Report the tally of lines featuring the word "white" in the entries below, without anything else.

[DATA IN THIS EXERCISE Boundary: Start]

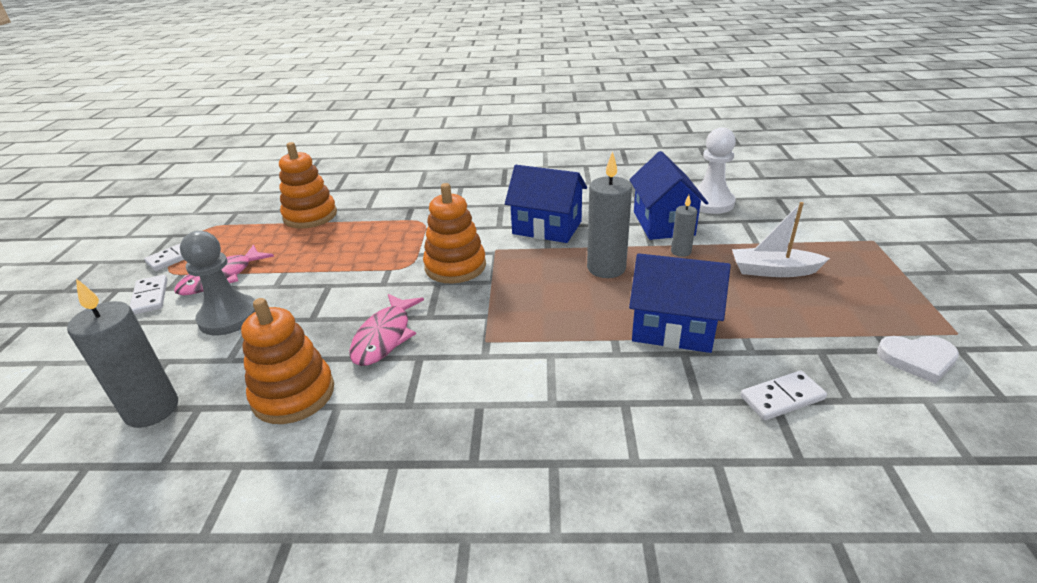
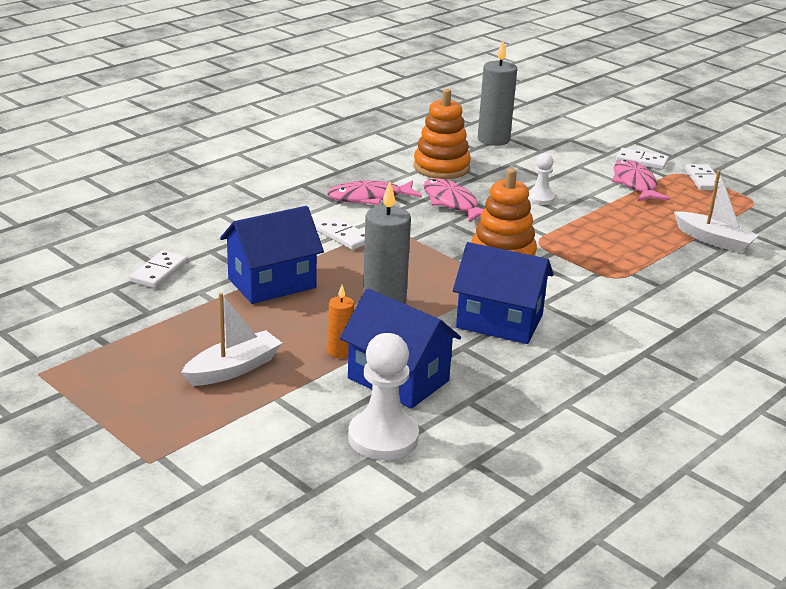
camera: 130 degrees right, 5 degrees down
(229, 317) = (566, 173): grey pawn -> none
(310, 216) = (714, 240): orange stacking toy -> white boat
(313, 302) = (540, 198): none -> white pawn
(440, 389) = (369, 198): none -> pink fish
(543, 349) = (343, 236): none -> white domino
(547, 227) = (499, 322): blue house -> blue house turned 45 degrees clockwise
(681, 251) = (340, 352): grey candle -> orange candle
(917, 359) = (70, 335): white heart -> none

[DATA IN THIS EXERCISE Boundary: End]

• _TASK RESPONSE_:
4